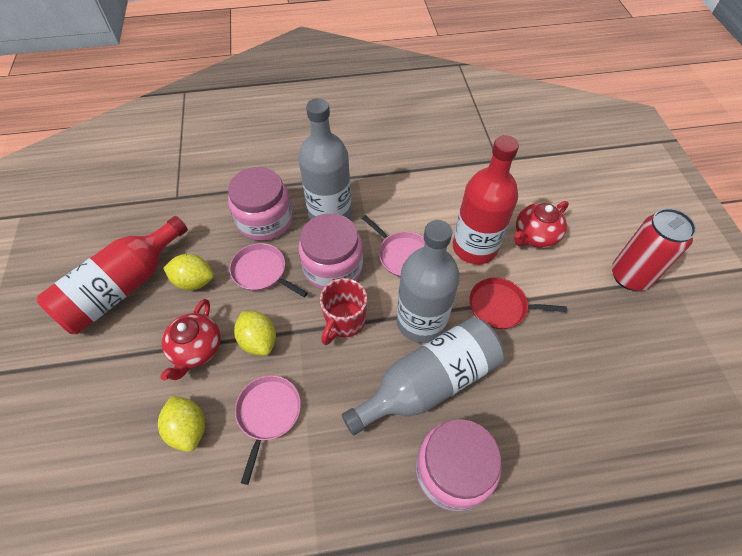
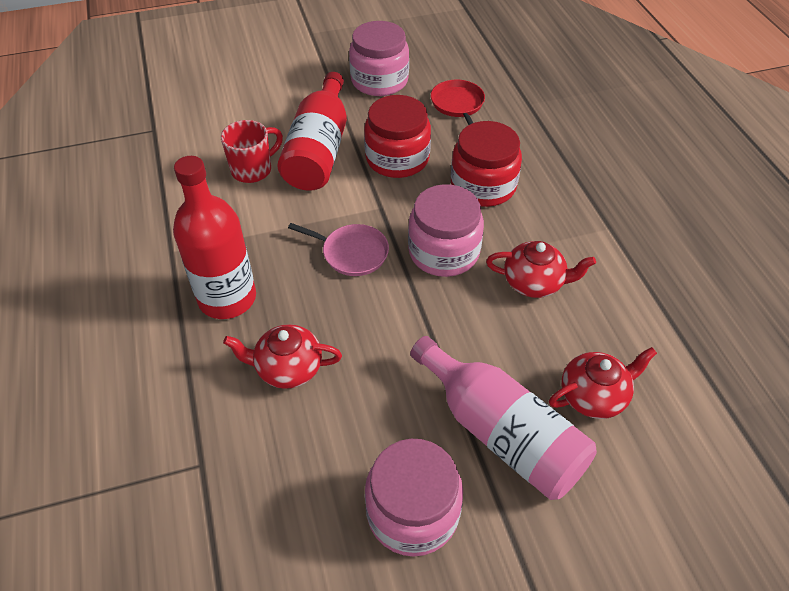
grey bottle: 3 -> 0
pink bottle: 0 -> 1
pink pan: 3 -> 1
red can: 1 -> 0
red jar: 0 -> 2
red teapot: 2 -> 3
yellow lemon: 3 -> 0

→ What to produce:
An exact transcription of the records above is needed, with no pictures included.

→ Expected answer:
grey bottle: 3 -> 0
pink bottle: 0 -> 1
pink pan: 3 -> 1
red can: 1 -> 0
red jar: 0 -> 2
red teapot: 2 -> 3
yellow lemon: 3 -> 0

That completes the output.